▶ **THE REQUEST**: Repeat exactly, and only, the lines from the line containing "Segment stroma." through the last line of the records below, including both.

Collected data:
§ §
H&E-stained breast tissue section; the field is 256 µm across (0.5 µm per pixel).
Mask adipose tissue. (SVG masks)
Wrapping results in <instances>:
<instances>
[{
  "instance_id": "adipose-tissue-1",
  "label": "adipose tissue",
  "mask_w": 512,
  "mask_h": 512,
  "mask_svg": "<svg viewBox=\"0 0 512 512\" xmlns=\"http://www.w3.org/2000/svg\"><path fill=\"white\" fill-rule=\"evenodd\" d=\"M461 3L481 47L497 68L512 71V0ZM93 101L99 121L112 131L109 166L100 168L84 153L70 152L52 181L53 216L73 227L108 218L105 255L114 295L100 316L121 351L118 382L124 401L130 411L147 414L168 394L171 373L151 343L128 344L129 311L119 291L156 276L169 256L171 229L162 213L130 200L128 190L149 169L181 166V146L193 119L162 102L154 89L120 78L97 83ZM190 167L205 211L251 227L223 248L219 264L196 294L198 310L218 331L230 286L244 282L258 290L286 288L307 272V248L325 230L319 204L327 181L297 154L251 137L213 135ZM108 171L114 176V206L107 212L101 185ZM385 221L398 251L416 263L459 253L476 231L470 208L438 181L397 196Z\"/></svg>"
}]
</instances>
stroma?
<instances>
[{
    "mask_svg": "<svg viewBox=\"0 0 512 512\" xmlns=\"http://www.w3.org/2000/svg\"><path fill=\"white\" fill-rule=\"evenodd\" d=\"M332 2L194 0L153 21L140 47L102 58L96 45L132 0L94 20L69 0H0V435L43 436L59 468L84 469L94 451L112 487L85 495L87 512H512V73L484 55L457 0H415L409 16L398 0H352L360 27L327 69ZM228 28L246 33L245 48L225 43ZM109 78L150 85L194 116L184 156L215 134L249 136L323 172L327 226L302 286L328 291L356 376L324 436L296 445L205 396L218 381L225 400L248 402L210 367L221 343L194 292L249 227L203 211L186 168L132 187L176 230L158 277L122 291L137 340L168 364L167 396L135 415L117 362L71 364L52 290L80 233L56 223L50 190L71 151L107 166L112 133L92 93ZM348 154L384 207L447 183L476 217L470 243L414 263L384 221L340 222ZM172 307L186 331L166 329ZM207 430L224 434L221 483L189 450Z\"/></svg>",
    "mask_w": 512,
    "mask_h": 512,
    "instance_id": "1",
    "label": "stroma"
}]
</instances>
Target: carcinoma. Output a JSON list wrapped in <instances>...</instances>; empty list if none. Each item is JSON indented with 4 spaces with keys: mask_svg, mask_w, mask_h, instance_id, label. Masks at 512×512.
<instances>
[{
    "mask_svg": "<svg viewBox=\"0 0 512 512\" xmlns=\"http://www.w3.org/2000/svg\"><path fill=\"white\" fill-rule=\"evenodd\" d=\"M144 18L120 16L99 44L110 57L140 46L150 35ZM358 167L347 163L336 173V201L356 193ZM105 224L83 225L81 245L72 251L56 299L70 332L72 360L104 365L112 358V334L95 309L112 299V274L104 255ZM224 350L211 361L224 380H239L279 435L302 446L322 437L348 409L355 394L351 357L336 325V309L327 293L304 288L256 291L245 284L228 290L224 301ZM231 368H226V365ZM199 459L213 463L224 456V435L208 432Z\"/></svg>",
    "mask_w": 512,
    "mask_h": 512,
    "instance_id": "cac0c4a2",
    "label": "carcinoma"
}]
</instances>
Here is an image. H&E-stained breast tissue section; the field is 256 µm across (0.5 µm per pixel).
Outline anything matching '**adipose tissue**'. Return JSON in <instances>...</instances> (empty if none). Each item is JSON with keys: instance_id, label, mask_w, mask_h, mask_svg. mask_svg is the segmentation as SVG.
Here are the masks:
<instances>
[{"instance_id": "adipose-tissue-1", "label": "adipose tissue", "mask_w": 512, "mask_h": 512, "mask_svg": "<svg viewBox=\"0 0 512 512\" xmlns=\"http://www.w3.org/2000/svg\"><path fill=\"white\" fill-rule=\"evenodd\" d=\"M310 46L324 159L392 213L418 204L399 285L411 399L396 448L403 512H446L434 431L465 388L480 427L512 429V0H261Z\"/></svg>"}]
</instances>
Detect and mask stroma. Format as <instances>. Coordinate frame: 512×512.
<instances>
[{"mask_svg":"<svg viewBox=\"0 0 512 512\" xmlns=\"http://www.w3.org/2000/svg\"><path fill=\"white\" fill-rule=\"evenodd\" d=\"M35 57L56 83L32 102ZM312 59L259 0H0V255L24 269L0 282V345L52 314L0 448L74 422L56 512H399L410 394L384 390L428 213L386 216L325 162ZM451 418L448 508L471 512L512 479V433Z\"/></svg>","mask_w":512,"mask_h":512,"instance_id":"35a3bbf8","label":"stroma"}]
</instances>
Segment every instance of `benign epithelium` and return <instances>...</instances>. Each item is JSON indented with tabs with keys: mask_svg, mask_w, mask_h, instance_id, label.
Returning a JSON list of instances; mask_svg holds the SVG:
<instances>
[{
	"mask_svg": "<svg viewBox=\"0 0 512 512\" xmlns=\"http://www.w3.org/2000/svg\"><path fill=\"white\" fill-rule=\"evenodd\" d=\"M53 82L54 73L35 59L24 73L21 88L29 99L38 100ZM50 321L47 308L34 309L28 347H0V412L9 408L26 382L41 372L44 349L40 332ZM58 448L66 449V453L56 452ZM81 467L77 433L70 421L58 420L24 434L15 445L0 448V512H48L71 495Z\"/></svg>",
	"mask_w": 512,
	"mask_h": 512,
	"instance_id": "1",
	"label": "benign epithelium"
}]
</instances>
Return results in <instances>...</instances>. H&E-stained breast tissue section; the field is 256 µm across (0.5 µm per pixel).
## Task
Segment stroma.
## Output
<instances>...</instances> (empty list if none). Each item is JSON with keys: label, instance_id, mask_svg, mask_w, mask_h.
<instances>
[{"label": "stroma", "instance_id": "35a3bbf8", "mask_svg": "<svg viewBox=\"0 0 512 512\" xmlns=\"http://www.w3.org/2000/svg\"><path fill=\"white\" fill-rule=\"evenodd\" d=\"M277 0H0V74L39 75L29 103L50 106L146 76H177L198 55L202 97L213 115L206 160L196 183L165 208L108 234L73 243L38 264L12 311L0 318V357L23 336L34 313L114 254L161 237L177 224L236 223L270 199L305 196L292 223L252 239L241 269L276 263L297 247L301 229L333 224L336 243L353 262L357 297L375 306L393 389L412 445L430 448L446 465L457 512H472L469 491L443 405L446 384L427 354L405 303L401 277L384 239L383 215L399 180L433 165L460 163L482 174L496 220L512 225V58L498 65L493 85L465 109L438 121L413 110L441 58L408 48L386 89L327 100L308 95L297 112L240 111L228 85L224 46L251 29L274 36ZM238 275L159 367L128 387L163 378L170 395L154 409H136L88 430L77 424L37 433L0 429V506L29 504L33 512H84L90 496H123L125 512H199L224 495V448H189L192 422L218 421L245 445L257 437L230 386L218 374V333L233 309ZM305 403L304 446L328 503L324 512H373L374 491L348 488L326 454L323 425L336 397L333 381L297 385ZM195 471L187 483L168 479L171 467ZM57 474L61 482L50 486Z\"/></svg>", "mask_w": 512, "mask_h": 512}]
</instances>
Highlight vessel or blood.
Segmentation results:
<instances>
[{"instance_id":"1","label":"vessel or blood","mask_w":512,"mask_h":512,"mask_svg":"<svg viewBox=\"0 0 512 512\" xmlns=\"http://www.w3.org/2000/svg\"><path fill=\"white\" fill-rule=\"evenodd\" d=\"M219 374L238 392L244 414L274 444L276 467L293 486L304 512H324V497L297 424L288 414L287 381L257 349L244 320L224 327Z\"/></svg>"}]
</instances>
§ §
▶ **SOLVED EXERCISE**:
Segment stroma.
## Output
<instances>...</instances> (empty list if none). Each item is JSON with keys: label, instance_id, mask_svg, mask_w, mask_h.
<instances>
[{"label": "stroma", "instance_id": "35a3bbf8", "mask_svg": "<svg viewBox=\"0 0 512 512\" xmlns=\"http://www.w3.org/2000/svg\"><path fill=\"white\" fill-rule=\"evenodd\" d=\"M277 0H0V74L39 75L29 103L50 106L146 76H177L198 55L202 97L213 115L206 160L196 183L165 208L108 234L73 243L38 264L12 311L0 318V357L23 336L34 313L114 254L161 237L177 224L236 223L270 199L305 196L292 223L252 239L241 269L276 263L297 247L301 229L333 224L336 243L353 262L357 297L375 306L393 389L412 445L430 448L446 465L457 512H472L469 491L443 405L446 384L427 354L405 303L401 277L384 239L383 215L399 180L433 165L460 163L482 174L496 220L512 225V58L498 65L493 85L465 109L438 121L413 110L441 58L408 48L386 89L327 100L308 95L297 112L240 111L228 85L224 46L251 29L274 36ZM238 275L159 367L128 387L163 378L170 395L154 409H136L88 430L77 424L37 433L0 429V506L29 504L33 512H84L90 496H123L125 512H199L224 495V448H189L192 422L218 421L245 445L257 437L230 386L218 374V333L233 309ZM305 403L304 446L328 503L324 512H373L374 491L348 488L326 454L323 425L336 397L333 381L297 385ZM195 471L187 483L168 479L171 467ZM57 474L61 482L50 486Z\"/></svg>", "mask_w": 512, "mask_h": 512}]
</instances>
Highlight vessel or blood.
Segmentation results:
<instances>
[{"instance_id":"1","label":"vessel or blood","mask_w":512,"mask_h":512,"mask_svg":"<svg viewBox=\"0 0 512 512\" xmlns=\"http://www.w3.org/2000/svg\"><path fill=\"white\" fill-rule=\"evenodd\" d=\"M219 374L238 392L244 414L274 444L276 467L293 486L304 512H324V497L297 424L288 414L287 381L257 349L244 320L224 327Z\"/></svg>"}]
</instances>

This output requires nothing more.